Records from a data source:

····················

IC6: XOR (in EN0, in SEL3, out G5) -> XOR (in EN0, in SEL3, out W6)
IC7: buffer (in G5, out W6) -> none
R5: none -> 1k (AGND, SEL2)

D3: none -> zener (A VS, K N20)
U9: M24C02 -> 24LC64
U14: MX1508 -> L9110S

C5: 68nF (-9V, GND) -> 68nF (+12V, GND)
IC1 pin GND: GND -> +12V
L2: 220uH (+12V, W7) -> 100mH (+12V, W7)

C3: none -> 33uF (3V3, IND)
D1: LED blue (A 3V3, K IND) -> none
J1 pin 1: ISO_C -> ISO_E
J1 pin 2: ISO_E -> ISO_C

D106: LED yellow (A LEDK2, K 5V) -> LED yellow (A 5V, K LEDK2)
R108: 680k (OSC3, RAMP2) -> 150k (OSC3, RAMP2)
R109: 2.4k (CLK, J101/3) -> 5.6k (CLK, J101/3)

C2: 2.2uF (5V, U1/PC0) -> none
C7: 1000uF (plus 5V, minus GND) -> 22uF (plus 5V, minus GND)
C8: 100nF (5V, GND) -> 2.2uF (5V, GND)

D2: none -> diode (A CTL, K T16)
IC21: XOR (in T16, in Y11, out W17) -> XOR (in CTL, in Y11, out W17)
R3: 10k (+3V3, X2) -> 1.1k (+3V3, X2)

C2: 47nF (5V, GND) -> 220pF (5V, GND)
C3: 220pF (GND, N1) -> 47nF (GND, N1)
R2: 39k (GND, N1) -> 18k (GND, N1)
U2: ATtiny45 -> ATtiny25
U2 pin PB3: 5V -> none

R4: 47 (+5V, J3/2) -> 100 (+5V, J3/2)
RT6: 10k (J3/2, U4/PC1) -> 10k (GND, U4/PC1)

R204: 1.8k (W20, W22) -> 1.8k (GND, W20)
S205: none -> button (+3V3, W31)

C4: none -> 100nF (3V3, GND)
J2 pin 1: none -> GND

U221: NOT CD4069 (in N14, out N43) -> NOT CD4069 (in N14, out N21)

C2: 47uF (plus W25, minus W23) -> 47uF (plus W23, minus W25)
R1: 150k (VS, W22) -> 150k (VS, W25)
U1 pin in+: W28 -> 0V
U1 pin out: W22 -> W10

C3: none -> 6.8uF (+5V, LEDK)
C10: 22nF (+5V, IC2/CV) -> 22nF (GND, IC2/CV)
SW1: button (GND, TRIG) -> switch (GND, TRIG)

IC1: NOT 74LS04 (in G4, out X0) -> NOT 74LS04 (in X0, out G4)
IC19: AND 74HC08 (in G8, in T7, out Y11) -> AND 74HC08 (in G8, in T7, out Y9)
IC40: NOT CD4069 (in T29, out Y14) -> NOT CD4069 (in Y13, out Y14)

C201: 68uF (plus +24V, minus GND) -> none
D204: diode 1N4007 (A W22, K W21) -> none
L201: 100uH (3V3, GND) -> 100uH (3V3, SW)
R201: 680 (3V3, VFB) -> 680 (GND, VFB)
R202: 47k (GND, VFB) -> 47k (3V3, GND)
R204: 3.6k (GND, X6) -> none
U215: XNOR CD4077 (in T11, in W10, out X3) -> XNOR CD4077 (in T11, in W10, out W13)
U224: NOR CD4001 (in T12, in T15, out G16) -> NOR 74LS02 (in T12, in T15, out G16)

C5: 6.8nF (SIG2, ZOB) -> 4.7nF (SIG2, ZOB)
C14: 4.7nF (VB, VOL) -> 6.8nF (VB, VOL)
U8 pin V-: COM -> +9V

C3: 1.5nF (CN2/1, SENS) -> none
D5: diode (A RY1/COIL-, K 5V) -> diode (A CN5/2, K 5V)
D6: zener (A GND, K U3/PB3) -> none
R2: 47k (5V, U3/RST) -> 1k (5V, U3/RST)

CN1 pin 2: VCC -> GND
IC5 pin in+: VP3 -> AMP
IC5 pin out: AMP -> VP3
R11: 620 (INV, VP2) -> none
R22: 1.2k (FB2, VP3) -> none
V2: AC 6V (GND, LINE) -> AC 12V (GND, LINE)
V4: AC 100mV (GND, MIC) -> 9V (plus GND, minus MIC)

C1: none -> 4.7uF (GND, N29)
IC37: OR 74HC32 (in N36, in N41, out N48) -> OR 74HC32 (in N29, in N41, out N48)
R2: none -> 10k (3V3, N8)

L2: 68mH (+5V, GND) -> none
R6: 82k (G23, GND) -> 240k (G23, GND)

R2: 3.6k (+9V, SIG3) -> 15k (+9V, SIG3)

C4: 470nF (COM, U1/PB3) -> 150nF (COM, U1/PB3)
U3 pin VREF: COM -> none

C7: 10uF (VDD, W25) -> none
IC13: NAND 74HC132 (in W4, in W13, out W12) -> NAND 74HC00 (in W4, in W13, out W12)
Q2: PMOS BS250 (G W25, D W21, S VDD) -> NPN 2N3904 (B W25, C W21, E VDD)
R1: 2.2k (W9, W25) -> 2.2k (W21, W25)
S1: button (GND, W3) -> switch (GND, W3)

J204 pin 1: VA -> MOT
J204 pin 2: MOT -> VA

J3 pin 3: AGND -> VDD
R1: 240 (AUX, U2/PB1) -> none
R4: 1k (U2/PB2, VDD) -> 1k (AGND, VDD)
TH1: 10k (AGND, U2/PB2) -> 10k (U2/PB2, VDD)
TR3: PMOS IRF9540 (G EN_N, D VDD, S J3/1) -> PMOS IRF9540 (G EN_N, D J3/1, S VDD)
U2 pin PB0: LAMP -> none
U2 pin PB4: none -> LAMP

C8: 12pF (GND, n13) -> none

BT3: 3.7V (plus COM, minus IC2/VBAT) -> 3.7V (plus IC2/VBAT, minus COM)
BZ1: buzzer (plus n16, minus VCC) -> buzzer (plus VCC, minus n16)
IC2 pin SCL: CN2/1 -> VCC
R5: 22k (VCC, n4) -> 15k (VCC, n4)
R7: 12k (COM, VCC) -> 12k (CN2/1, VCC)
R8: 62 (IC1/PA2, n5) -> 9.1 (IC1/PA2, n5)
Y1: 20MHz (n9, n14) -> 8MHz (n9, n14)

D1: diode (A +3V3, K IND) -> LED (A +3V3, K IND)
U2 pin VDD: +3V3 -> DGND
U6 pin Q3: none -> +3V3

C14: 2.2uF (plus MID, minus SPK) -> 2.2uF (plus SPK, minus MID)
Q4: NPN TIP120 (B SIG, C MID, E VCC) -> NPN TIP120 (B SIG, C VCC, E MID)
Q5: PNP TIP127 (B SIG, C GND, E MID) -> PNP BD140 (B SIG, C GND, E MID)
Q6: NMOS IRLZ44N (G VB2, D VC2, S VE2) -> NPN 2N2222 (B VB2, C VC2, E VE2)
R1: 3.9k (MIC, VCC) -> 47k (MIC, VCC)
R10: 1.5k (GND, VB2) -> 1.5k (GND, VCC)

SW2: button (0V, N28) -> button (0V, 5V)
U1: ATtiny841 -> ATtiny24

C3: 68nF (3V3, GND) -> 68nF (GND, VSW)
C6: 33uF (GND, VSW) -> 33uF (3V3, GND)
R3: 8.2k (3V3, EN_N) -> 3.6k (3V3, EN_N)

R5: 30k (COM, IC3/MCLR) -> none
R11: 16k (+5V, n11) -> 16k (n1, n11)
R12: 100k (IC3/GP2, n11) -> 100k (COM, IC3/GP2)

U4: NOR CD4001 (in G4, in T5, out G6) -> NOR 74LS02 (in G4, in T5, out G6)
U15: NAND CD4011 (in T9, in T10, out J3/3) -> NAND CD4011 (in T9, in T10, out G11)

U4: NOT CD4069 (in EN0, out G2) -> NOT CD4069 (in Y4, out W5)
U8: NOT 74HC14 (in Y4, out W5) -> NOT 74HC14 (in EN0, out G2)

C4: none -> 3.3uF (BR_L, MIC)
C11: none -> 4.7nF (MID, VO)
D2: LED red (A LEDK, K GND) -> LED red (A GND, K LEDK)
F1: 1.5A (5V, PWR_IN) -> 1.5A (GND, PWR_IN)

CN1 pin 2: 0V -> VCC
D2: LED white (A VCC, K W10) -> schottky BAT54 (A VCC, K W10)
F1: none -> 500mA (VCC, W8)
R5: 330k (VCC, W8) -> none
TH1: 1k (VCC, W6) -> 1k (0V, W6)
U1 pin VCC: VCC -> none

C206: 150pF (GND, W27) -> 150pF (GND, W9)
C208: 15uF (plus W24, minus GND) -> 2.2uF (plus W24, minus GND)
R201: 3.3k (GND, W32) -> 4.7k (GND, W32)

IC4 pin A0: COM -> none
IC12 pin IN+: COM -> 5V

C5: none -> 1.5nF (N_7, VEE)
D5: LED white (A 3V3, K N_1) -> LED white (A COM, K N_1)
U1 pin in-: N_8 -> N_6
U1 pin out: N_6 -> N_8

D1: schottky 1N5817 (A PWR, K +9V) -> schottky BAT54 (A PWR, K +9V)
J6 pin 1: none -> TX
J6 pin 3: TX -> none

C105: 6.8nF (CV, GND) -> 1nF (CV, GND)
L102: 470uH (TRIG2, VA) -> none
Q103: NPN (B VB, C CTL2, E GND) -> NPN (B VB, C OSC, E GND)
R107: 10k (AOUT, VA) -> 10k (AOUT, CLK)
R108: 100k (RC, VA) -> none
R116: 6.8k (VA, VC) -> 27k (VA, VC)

····················

## [Goal of the exercise]
Copy out only the lines running from the beginning of the data to the line with "D5: diode (A", both ends included.

## [Reply to the task]
IC6: XOR (in EN0, in SEL3, out G5) -> XOR (in EN0, in SEL3, out W6)
IC7: buffer (in G5, out W6) -> none
R5: none -> 1k (AGND, SEL2)

D3: none -> zener (A VS, K N20)
U9: M24C02 -> 24LC64
U14: MX1508 -> L9110S

C5: 68nF (-9V, GND) -> 68nF (+12V, GND)
IC1 pin GND: GND -> +12V
L2: 220uH (+12V, W7) -> 100mH (+12V, W7)

C3: none -> 33uF (3V3, IND)
D1: LED blue (A 3V3, K IND) -> none
J1 pin 1: ISO_C -> ISO_E
J1 pin 2: ISO_E -> ISO_C

D106: LED yellow (A LEDK2, K 5V) -> LED yellow (A 5V, K LEDK2)
R108: 680k (OSC3, RAMP2) -> 150k (OSC3, RAMP2)
R109: 2.4k (CLK, J101/3) -> 5.6k (CLK, J101/3)

C2: 2.2uF (5V, U1/PC0) -> none
C7: 1000uF (plus 5V, minus GND) -> 22uF (plus 5V, minus GND)
C8: 100nF (5V, GND) -> 2.2uF (5V, GND)

D2: none -> diode (A CTL, K T16)
IC21: XOR (in T16, in Y11, out W17) -> XOR (in CTL, in Y11, out W17)
R3: 10k (+3V3, X2) -> 1.1k (+3V3, X2)

C2: 47nF (5V, GND) -> 220pF (5V, GND)
C3: 220pF (GND, N1) -> 47nF (GND, N1)
R2: 39k (GND, N1) -> 18k (GND, N1)
U2: ATtiny45 -> ATtiny25
U2 pin PB3: 5V -> none

R4: 47 (+5V, J3/2) -> 100 (+5V, J3/2)
RT6: 10k (J3/2, U4/PC1) -> 10k (GND, U4/PC1)

R204: 1.8k (W20, W22) -> 1.8k (GND, W20)
S205: none -> button (+3V3, W31)

C4: none -> 100nF (3V3, GND)
J2 pin 1: none -> GND

U221: NOT CD4069 (in N14, out N43) -> NOT CD4069 (in N14, out N21)

C2: 47uF (plus W25, minus W23) -> 47uF (plus W23, minus W25)
R1: 150k (VS, W22) -> 150k (VS, W25)
U1 pin in+: W28 -> 0V
U1 pin out: W22 -> W10

C3: none -> 6.8uF (+5V, LEDK)
C10: 22nF (+5V, IC2/CV) -> 22nF (GND, IC2/CV)
SW1: button (GND, TRIG) -> switch (GND, TRIG)

IC1: NOT 74LS04 (in G4, out X0) -> NOT 74LS04 (in X0, out G4)
IC19: AND 74HC08 (in G8, in T7, out Y11) -> AND 74HC08 (in G8, in T7, out Y9)
IC40: NOT CD4069 (in T29, out Y14) -> NOT CD4069 (in Y13, out Y14)

C201: 68uF (plus +24V, minus GND) -> none
D204: diode 1N4007 (A W22, K W21) -> none
L201: 100uH (3V3, GND) -> 100uH (3V3, SW)
R201: 680 (3V3, VFB) -> 680 (GND, VFB)
R202: 47k (GND, VFB) -> 47k (3V3, GND)
R204: 3.6k (GND, X6) -> none
U215: XNOR CD4077 (in T11, in W10, out X3) -> XNOR CD4077 (in T11, in W10, out W13)
U224: NOR CD4001 (in T12, in T15, out G16) -> NOR 74LS02 (in T12, in T15, out G16)

C5: 6.8nF (SIG2, ZOB) -> 4.7nF (SIG2, ZOB)
C14: 4.7nF (VB, VOL) -> 6.8nF (VB, VOL)
U8 pin V-: COM -> +9V

C3: 1.5nF (CN2/1, SENS) -> none
D5: diode (A RY1/COIL-, K 5V) -> diode (A CN5/2, K 5V)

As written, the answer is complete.